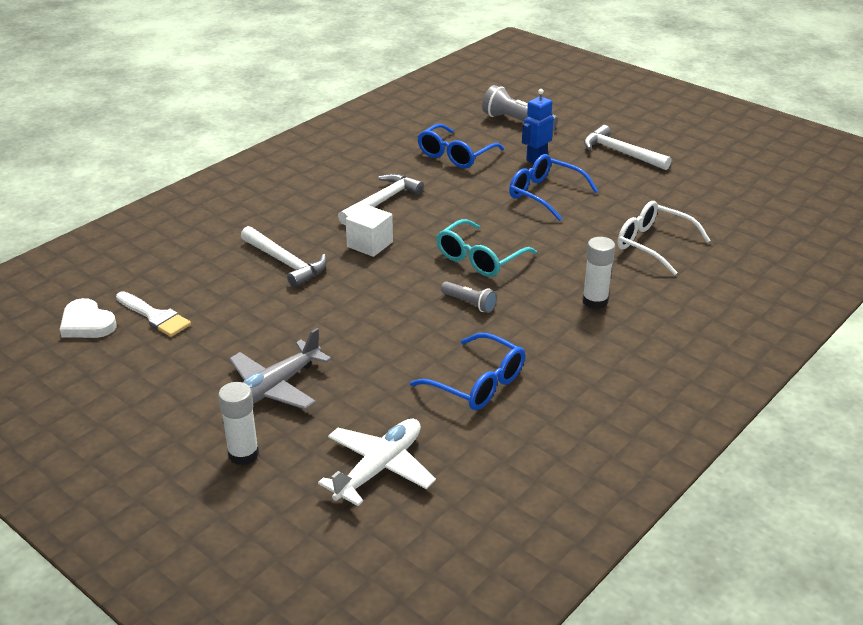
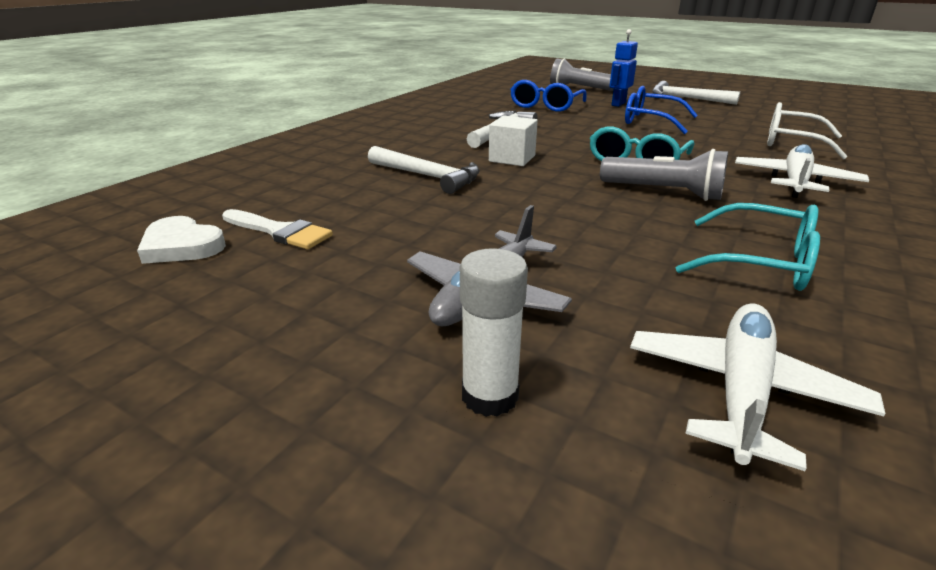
camera: 10 degrees left, 5 degrees down
(469, 303) = (664, 192): grey flashlight -> grey flashlight, size x1.70
(478, 384) = (761, 262): blue glasses -> turquoise glasses
(595, 301) = (795, 182): white glue stick -> white plane

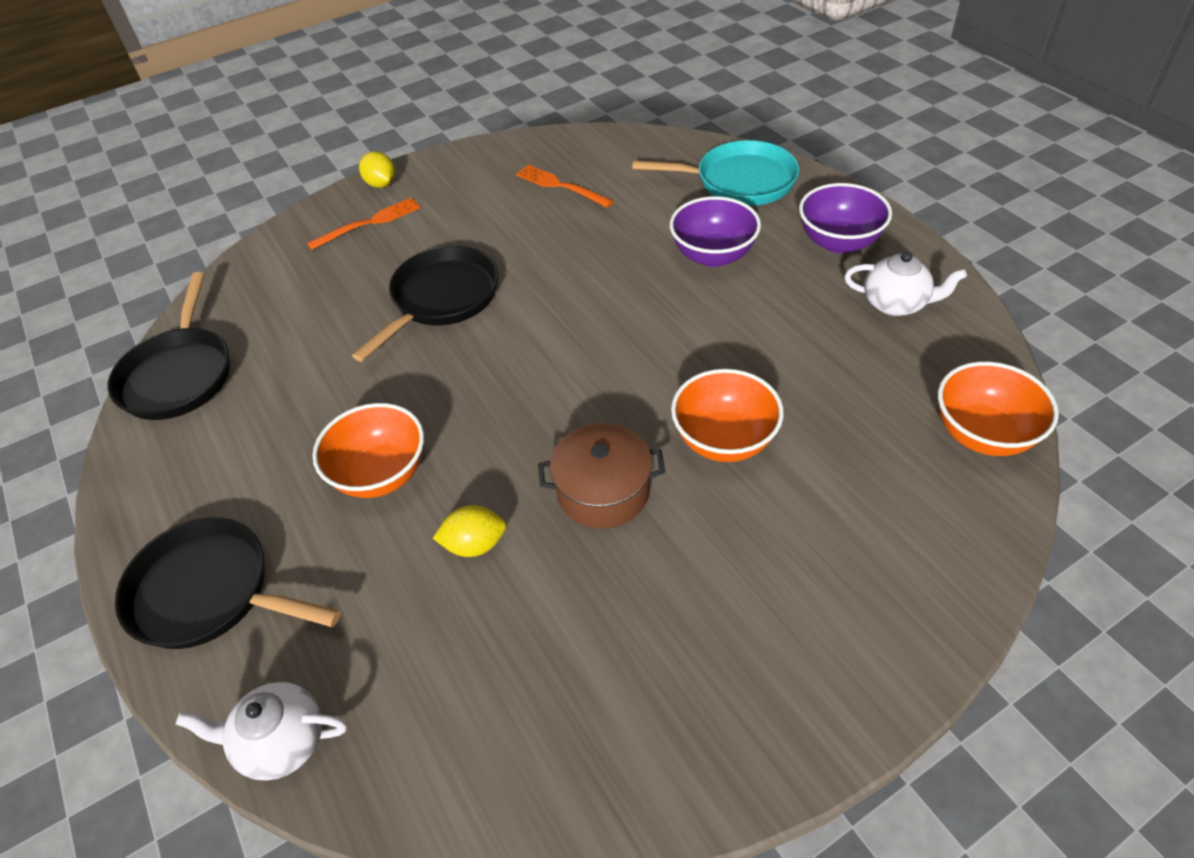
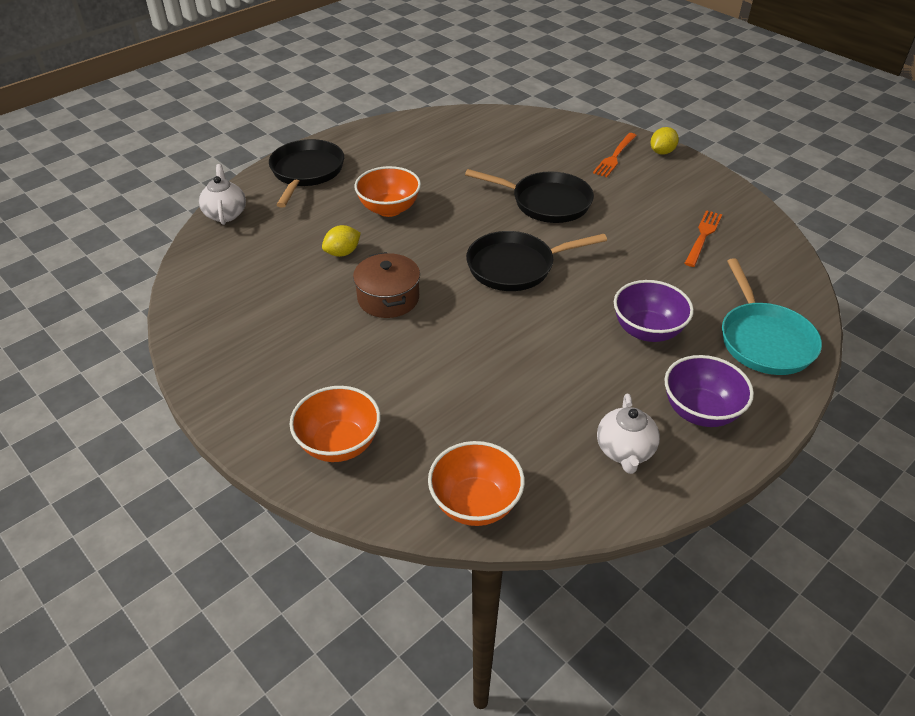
camera: 75 degrees right, 5 degrees down
(179, 374) = (451, 123): black pan -> black pan (516, 266)
(369, 223) = (614, 156): orange fork -> orange fork turned 75 degrees clockwise
(475, 544) = (342, 253): yellow lemon -> yellow lemon turned 75 degrees clockwise
(724, 440) = (441, 351): orange bowl -> orange bowl (339, 444)

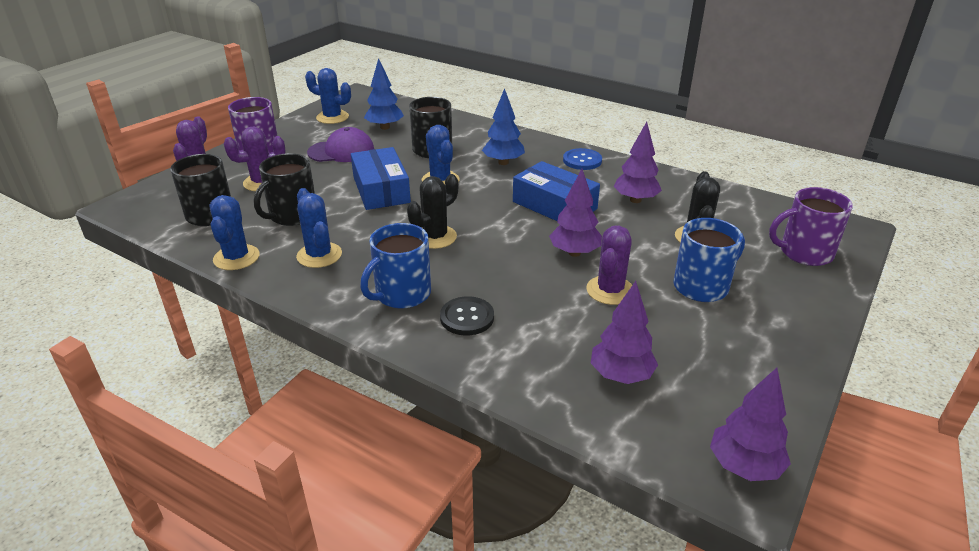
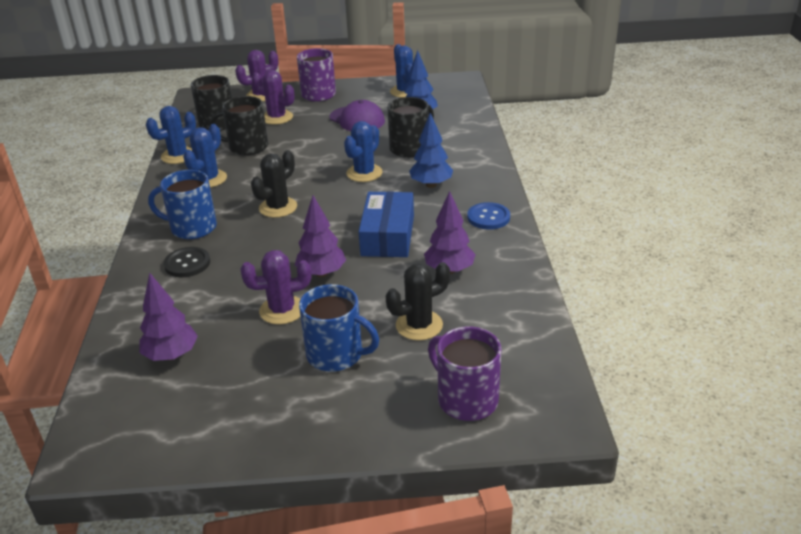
camera: 55 degrees right, 0 degrees up
(381, 189) = (320, 159): blue box -> none
(435, 237) = (278, 207): black cactus -> black cactus turned 60 degrees counterclockwise
(744, 466) = (104, 450): purple tree -> none

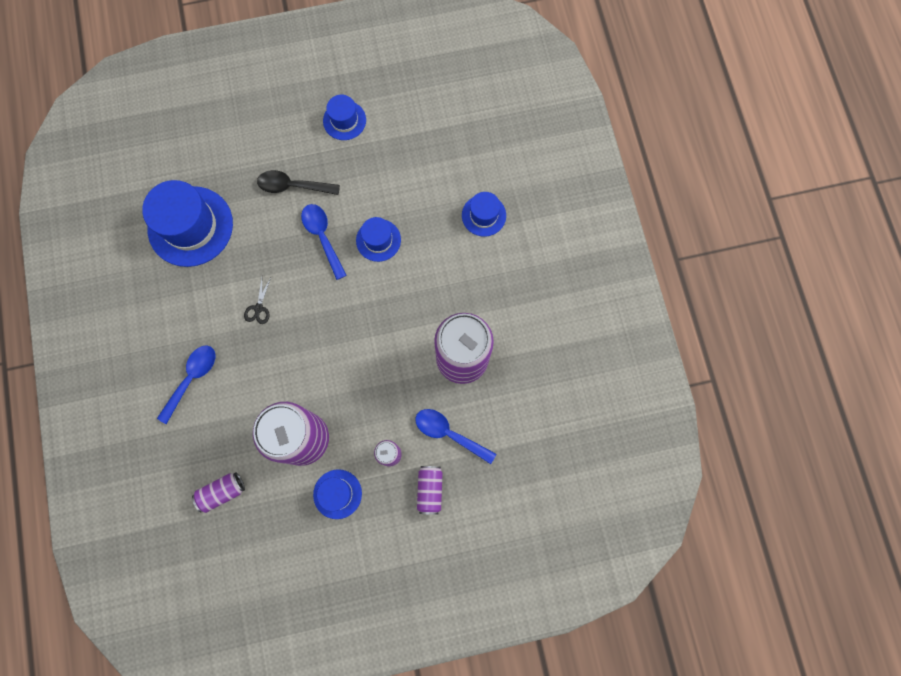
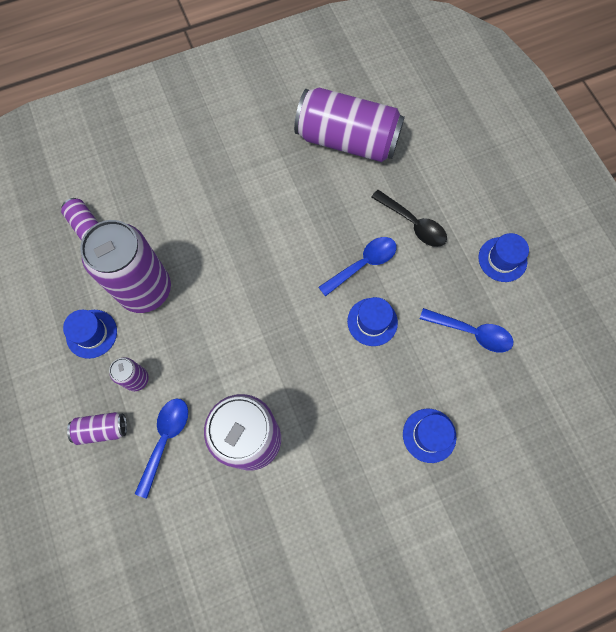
camera: 80 degrees right, 5 degrees down
(190, 226) = (347, 140): blue hat -> purple can
(192, 379) = (194, 175): blue spoon -> blue spoon (471, 332)
(258, 308) = (274, 219): black scissors -> none
(293, 186) = (413, 224): black spoon -> black spoon turned 135 degrees clockwise

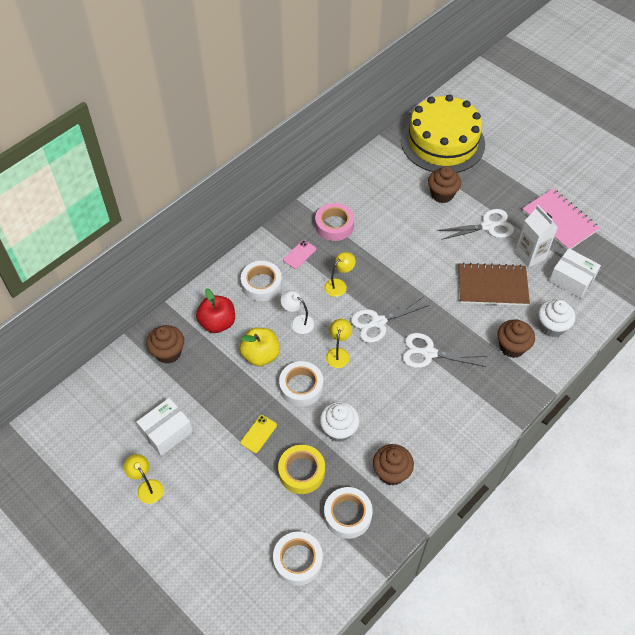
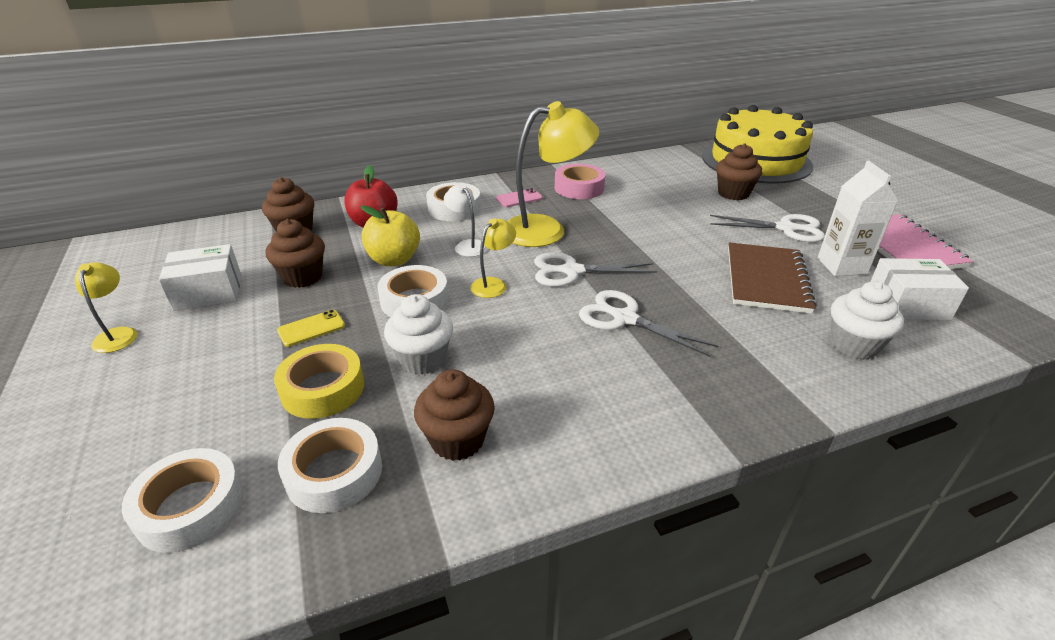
camera: 25 degrees right, 20 degrees down
(339, 285) = (546, 229): yellow lamp -> yellow lamp, size x2.03
(492, 286) = (766, 279): brown notebook -> brown notebook turned 75 degrees clockwise
(512, 347) = (769, 349): brown cupcake -> brown cupcake (303, 277)
(571, 280) = (907, 304): white box -> white box turned 60 degrees counterclockwise

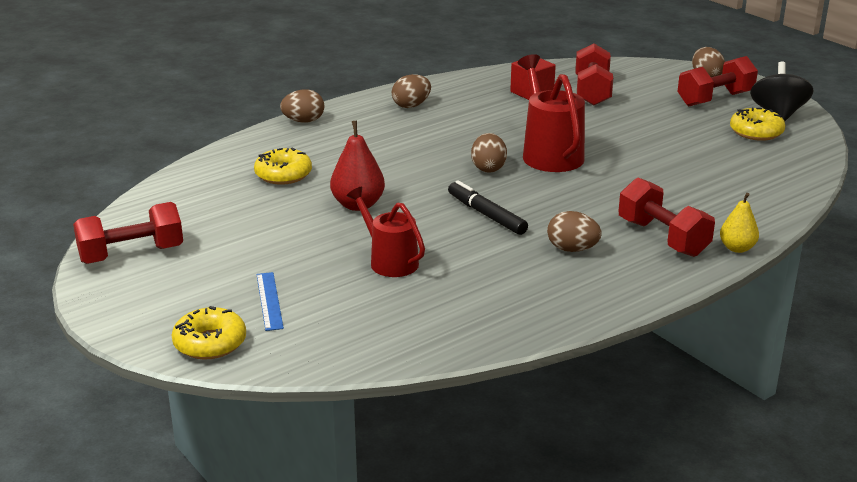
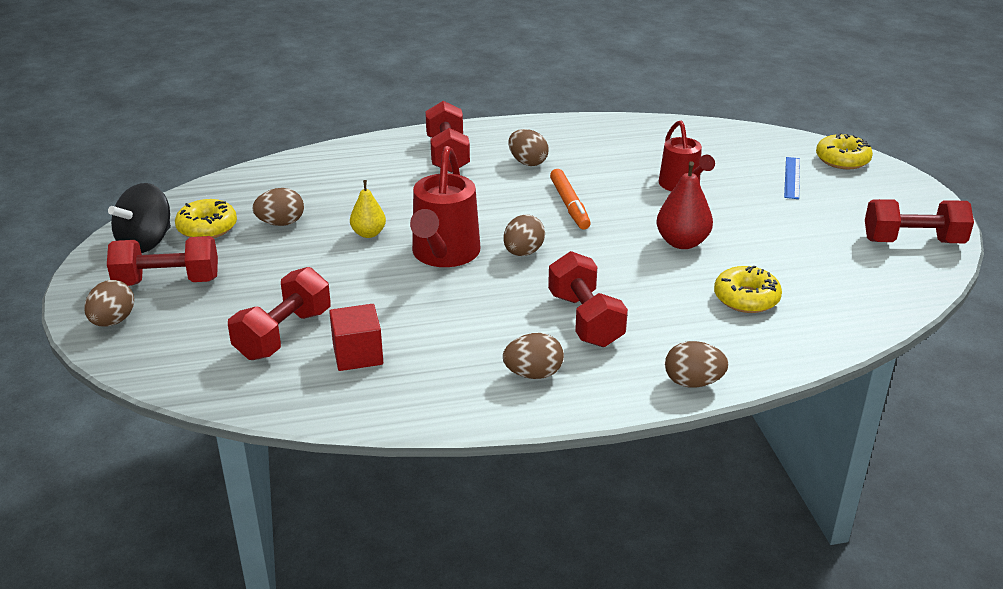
camera: 155 degrees left, 5 degrees up
(400, 137) = (585, 320): none -> red dumbbell
(486, 215) = (569, 205): black marker -> orange marker
(708, 147) = (281, 223): none -> brown egg
(737, 248) = (404, 136): yellow pear -> yellow pear (368, 233)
◆ ◆ ◆ ◆ ◆ ◆ ◆
### [Activity]
From the line with "camera: 155 degrees left, 5 degrees up" through the last line of the records, set down every line exactly as written and leave out all others.

### [Reply]
camera: 155 degrees left, 5 degrees up
(400, 137) = (585, 320): none -> red dumbbell
(486, 215) = (569, 205): black marker -> orange marker
(708, 147) = (281, 223): none -> brown egg
(737, 248) = (404, 136): yellow pear -> yellow pear (368, 233)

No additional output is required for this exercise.